ASSIGNED TASK: Every record below needs to be set down exactly. Pictures do not belong in the copy.
===============
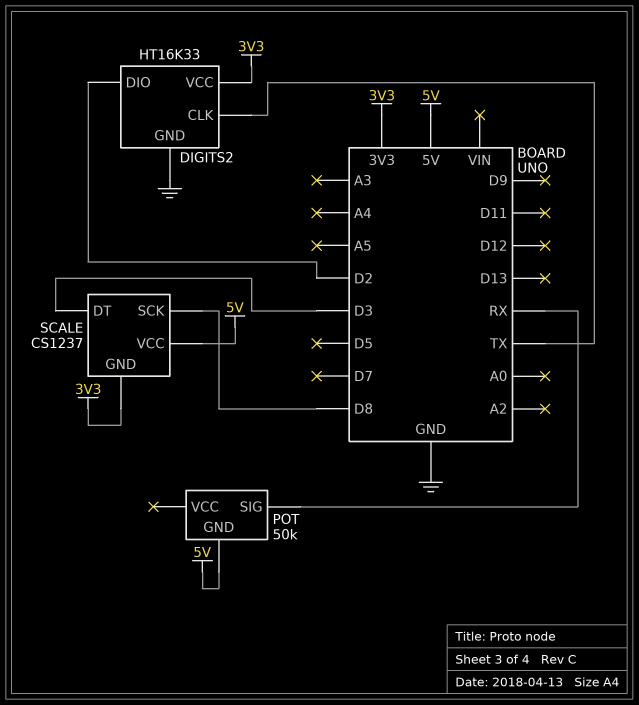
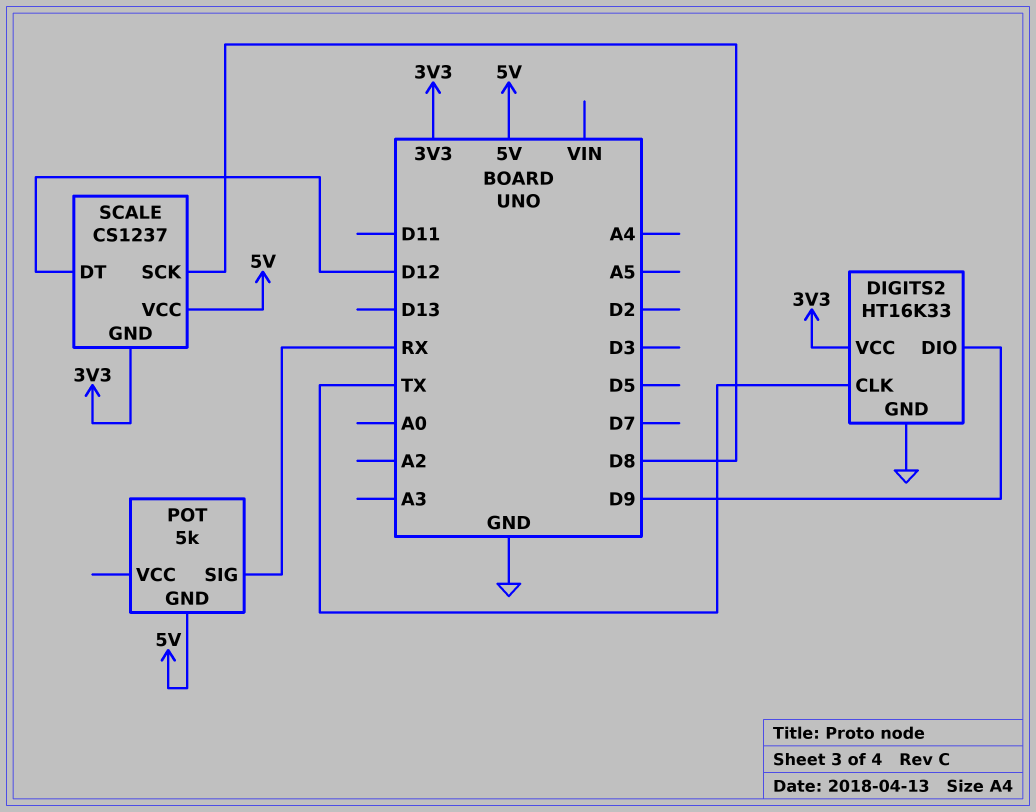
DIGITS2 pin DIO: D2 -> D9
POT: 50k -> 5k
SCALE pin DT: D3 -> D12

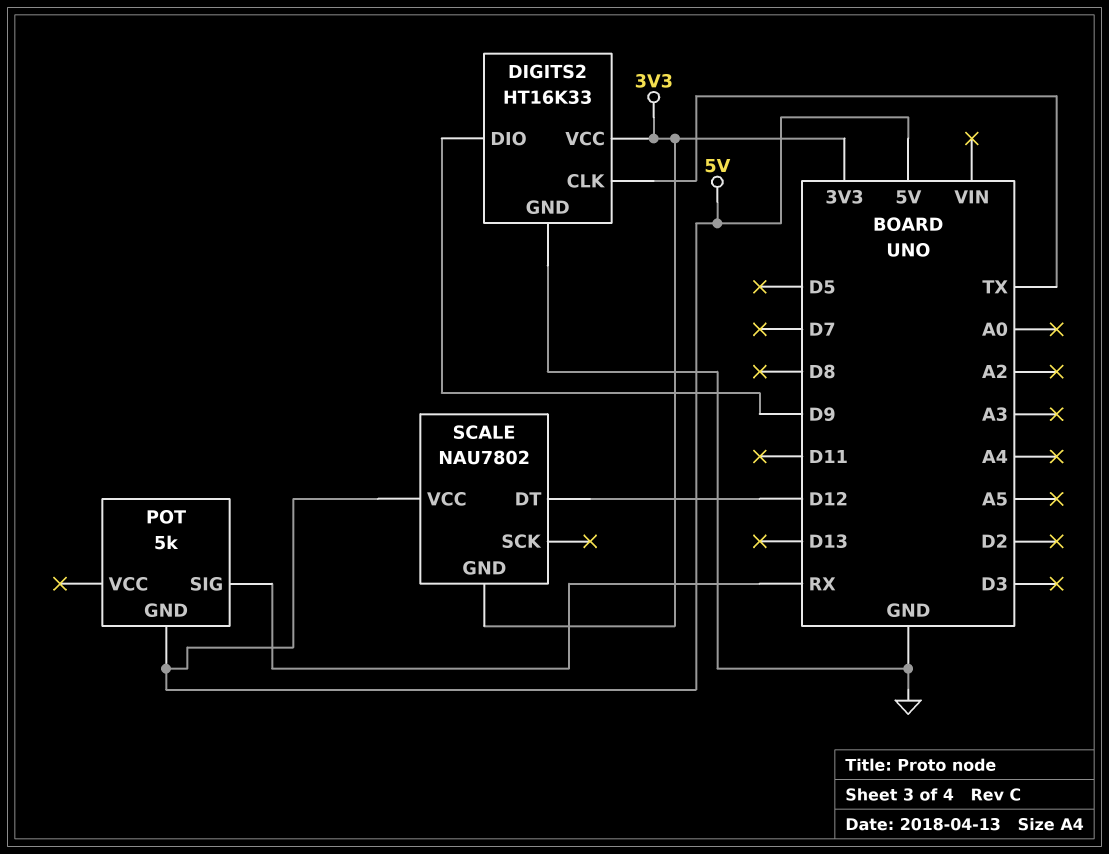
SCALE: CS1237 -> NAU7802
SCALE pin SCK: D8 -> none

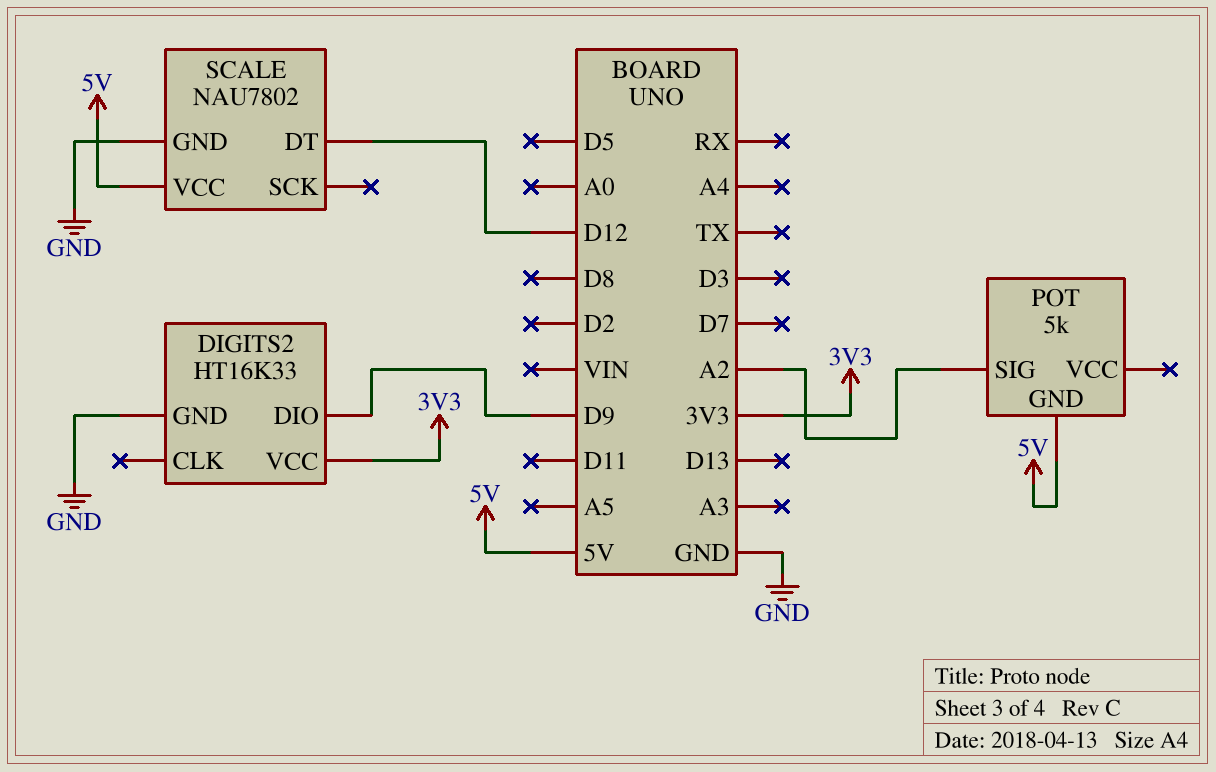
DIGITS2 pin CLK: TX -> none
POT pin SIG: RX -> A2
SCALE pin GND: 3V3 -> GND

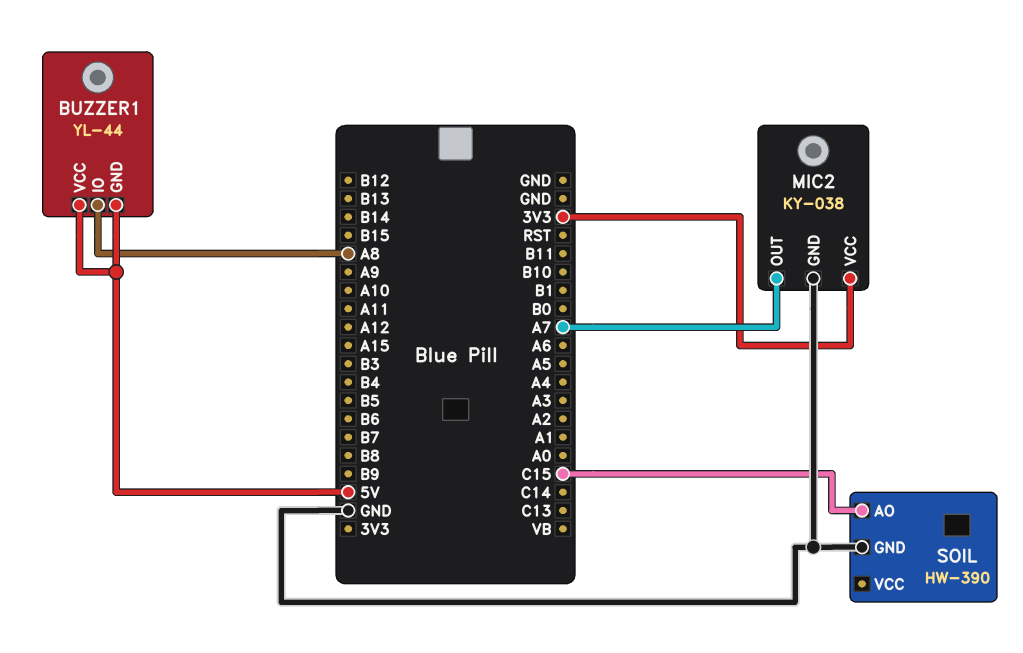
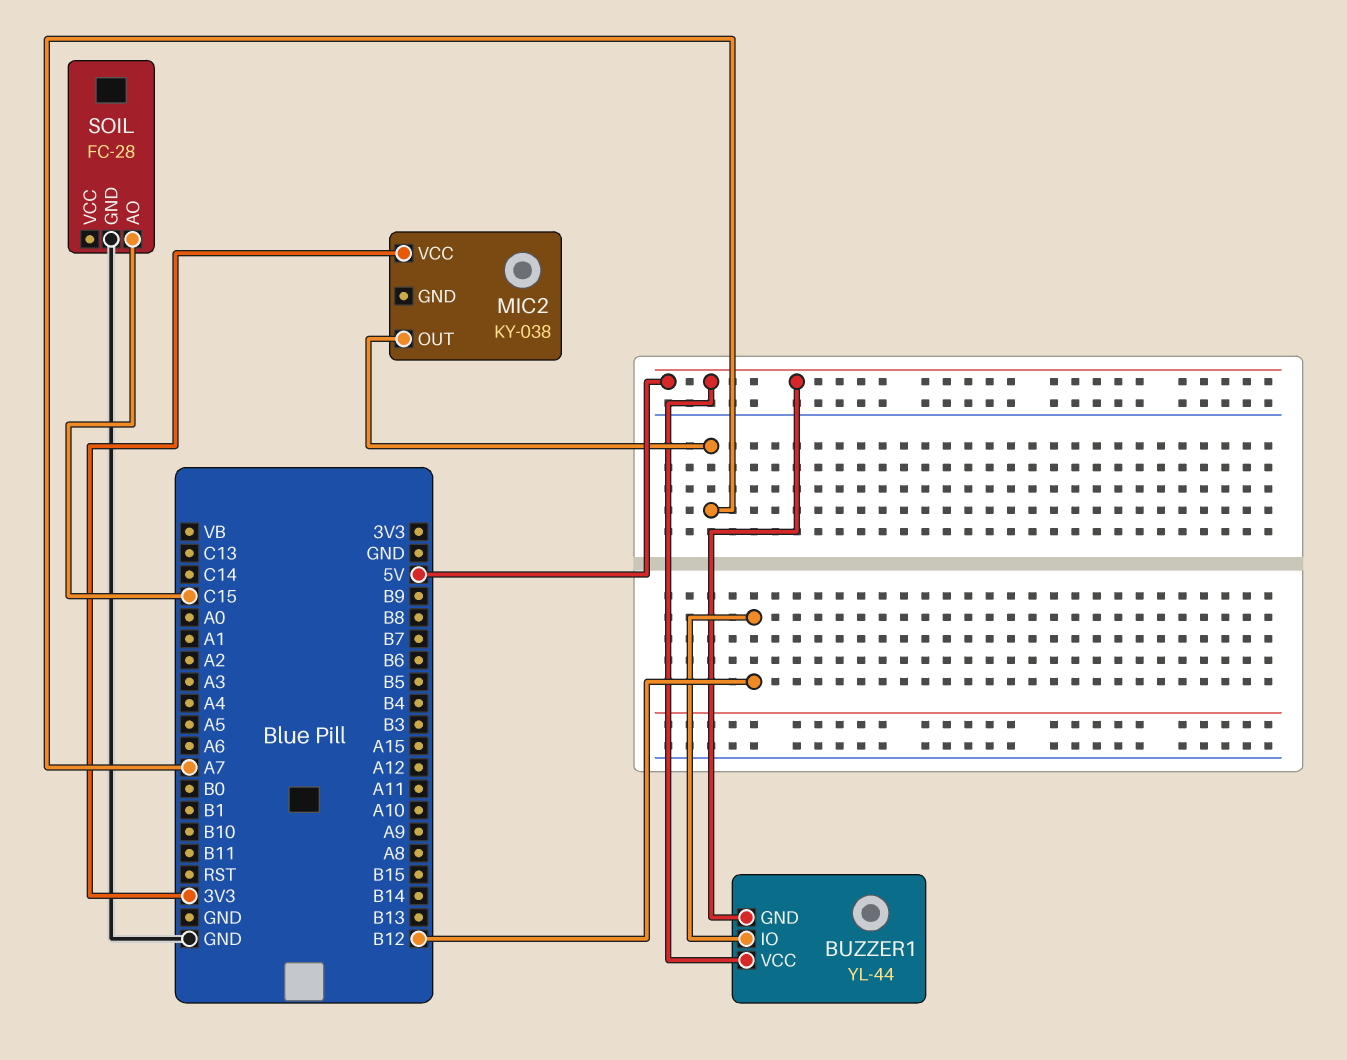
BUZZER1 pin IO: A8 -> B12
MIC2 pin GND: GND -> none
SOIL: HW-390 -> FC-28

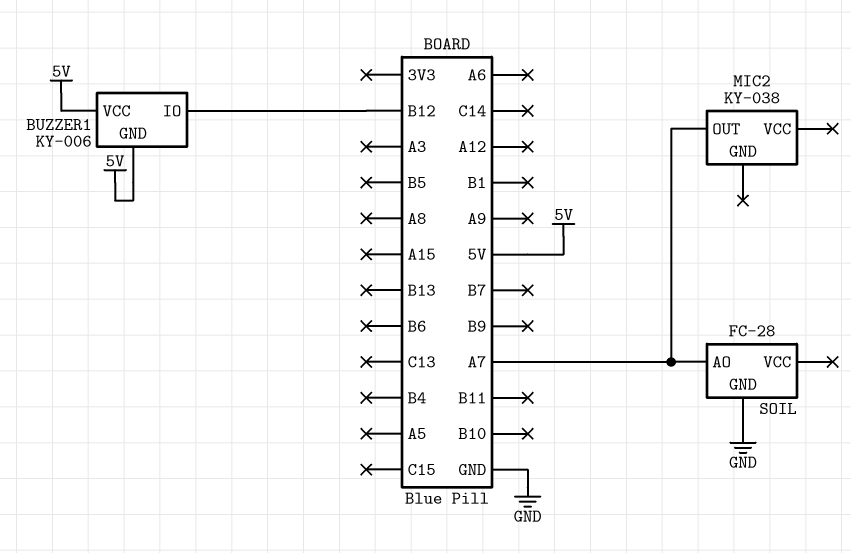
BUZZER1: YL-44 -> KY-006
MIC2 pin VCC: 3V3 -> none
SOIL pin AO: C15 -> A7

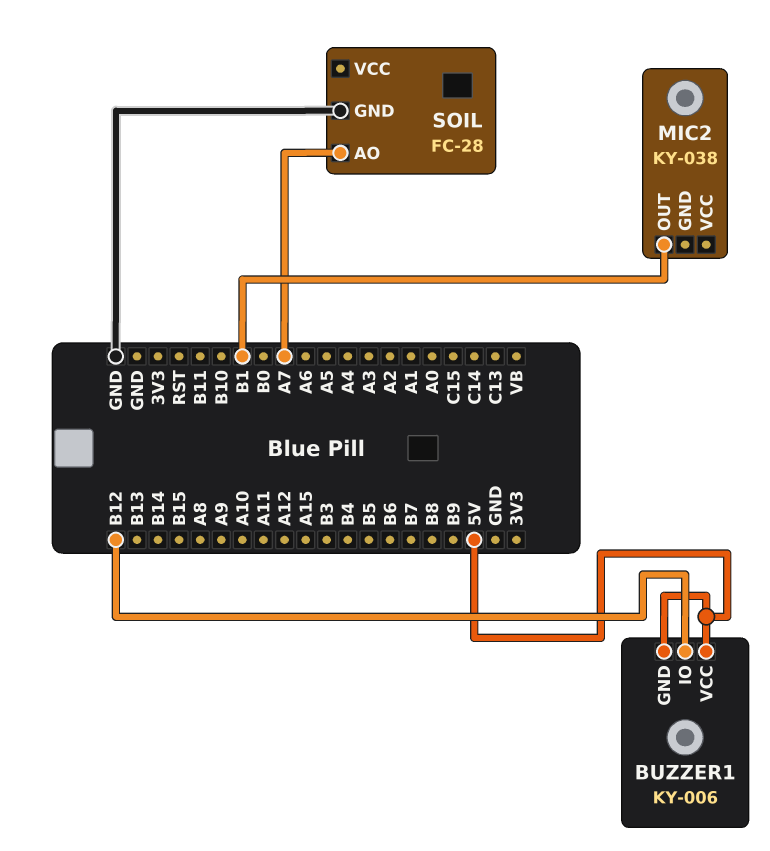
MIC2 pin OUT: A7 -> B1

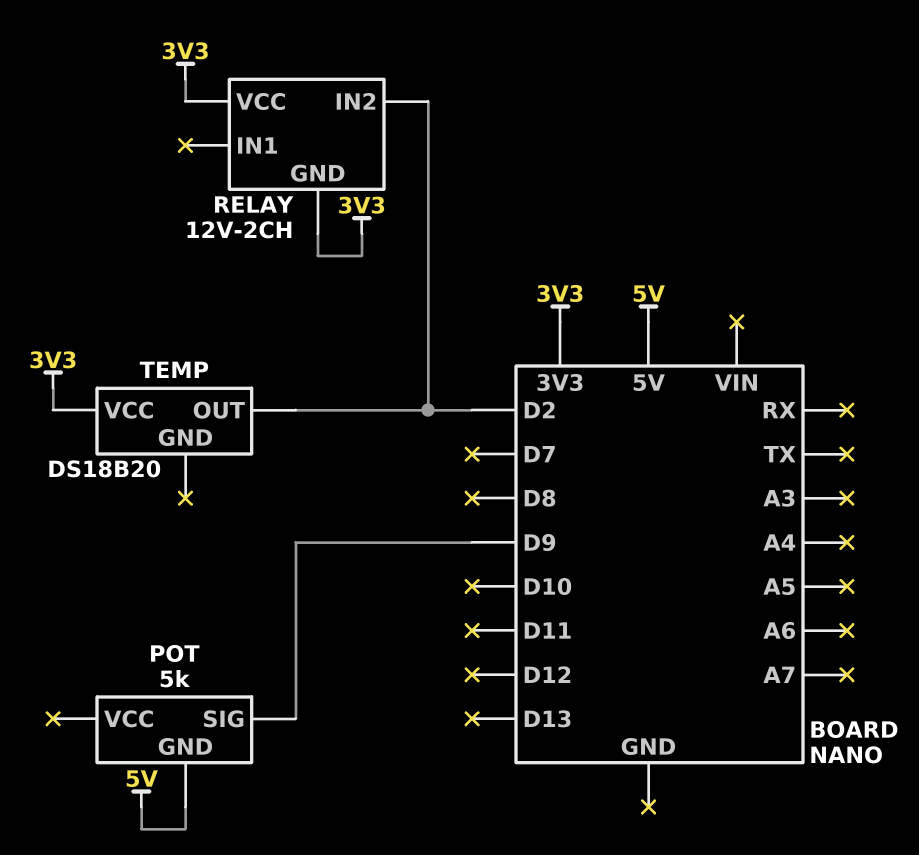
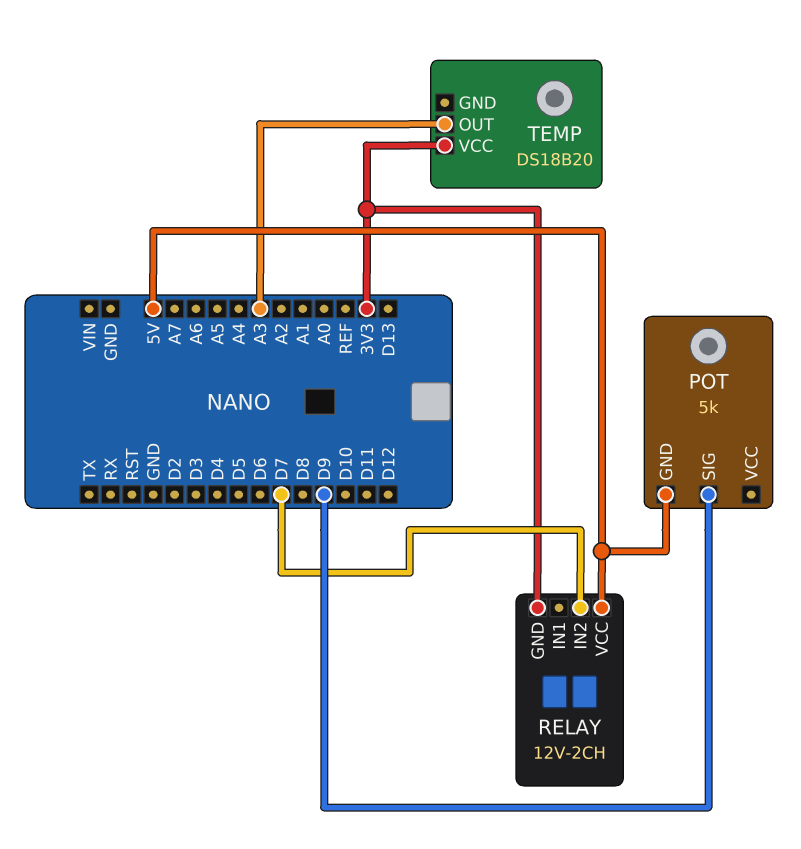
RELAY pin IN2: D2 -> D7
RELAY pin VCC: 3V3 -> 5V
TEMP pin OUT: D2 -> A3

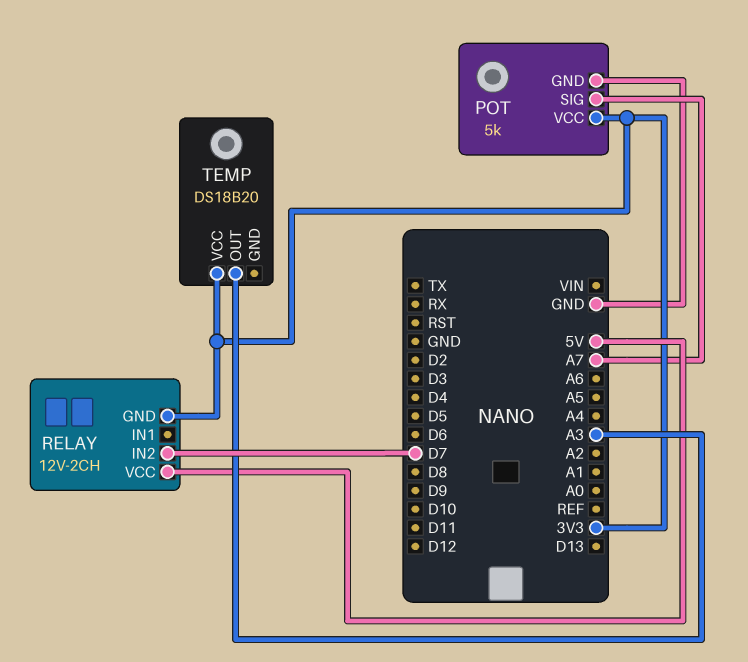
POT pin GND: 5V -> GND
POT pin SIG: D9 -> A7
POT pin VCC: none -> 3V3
===============
EXERCISE RESPONSE:
DIGITS2 pin DIO: D2 -> D9
POT: 50k -> 5k
SCALE pin DT: D3 -> D12

SCALE: CS1237 -> NAU7802
SCALE pin SCK: D8 -> none

DIGITS2 pin CLK: TX -> none
POT pin SIG: RX -> A2
SCALE pin GND: 3V3 -> GND

BUZZER1 pin IO: A8 -> B12
MIC2 pin GND: GND -> none
SOIL: HW-390 -> FC-28

BUZZER1: YL-44 -> KY-006
MIC2 pin VCC: 3V3 -> none
SOIL pin AO: C15 -> A7

MIC2 pin OUT: A7 -> B1

RELAY pin IN2: D2 -> D7
RELAY pin VCC: 3V3 -> 5V
TEMP pin OUT: D2 -> A3

POT pin GND: 5V -> GND
POT pin SIG: D9 -> A7
POT pin VCC: none -> 3V3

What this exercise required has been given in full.